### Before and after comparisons
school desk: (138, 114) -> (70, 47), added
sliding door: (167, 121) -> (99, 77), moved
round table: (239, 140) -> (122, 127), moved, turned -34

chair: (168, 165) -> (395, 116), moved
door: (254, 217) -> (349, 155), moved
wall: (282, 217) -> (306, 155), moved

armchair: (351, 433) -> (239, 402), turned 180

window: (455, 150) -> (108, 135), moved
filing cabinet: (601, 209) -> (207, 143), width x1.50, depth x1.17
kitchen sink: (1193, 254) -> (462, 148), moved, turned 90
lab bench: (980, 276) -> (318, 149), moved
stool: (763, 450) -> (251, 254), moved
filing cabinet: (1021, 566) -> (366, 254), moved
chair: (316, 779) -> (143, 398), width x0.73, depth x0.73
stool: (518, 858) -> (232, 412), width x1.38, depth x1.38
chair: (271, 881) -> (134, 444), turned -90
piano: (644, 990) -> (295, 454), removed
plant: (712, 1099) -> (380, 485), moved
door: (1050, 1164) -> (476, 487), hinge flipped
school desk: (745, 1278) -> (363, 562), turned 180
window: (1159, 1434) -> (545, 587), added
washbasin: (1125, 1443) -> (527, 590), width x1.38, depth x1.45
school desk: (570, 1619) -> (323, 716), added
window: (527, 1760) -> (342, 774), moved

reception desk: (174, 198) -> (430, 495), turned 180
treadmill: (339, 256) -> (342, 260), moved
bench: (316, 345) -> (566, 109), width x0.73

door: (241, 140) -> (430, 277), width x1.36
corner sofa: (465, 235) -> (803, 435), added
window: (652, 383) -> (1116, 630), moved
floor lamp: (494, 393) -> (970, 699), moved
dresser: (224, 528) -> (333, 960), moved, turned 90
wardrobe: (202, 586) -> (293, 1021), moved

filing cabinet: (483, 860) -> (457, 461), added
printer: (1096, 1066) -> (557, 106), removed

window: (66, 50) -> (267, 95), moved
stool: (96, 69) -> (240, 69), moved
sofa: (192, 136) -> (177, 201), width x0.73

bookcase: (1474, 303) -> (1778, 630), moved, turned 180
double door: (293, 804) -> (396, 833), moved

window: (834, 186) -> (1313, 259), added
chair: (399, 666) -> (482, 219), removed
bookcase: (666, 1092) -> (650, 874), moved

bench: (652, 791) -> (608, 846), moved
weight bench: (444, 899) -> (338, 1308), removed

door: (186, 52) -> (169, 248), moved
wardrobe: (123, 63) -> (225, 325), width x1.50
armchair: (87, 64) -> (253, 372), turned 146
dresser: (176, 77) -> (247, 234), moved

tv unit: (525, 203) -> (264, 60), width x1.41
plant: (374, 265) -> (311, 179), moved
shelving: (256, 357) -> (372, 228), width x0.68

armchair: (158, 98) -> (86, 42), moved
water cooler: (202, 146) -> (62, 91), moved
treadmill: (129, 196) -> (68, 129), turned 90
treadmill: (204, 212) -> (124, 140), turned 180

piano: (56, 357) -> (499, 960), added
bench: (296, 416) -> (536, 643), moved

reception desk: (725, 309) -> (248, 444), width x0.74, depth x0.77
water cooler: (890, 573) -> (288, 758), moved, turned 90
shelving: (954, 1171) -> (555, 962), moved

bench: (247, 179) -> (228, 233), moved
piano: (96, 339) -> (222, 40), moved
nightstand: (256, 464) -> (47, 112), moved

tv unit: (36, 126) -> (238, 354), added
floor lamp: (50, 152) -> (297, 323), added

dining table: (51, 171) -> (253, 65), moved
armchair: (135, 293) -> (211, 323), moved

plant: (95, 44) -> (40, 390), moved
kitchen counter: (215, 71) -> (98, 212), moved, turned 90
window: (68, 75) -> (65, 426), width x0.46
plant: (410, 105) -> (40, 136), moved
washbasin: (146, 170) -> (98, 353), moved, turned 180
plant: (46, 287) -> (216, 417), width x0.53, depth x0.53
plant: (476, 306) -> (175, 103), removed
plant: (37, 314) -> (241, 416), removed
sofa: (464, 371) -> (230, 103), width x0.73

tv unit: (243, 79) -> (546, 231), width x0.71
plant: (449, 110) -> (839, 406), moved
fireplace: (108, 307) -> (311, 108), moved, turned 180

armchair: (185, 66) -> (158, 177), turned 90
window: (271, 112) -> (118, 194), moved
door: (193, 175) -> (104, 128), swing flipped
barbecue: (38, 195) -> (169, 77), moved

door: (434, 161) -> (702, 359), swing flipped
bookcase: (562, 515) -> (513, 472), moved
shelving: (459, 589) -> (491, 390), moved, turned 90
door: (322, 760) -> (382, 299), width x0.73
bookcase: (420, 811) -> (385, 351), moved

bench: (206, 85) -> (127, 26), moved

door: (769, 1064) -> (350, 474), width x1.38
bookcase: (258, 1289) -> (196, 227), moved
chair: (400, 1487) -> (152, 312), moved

### Instructions for the task
Which lines of the records contain "bookcase"? Show each of them.

### Problem solution
bookcase: (1474, 303) -> (1778, 630), moved, turned 180
bookcase: (666, 1092) -> (650, 874), moved
bookcase: (562, 515) -> (513, 472), moved
bookcase: (420, 811) -> (385, 351), moved
bookcase: (258, 1289) -> (196, 227), moved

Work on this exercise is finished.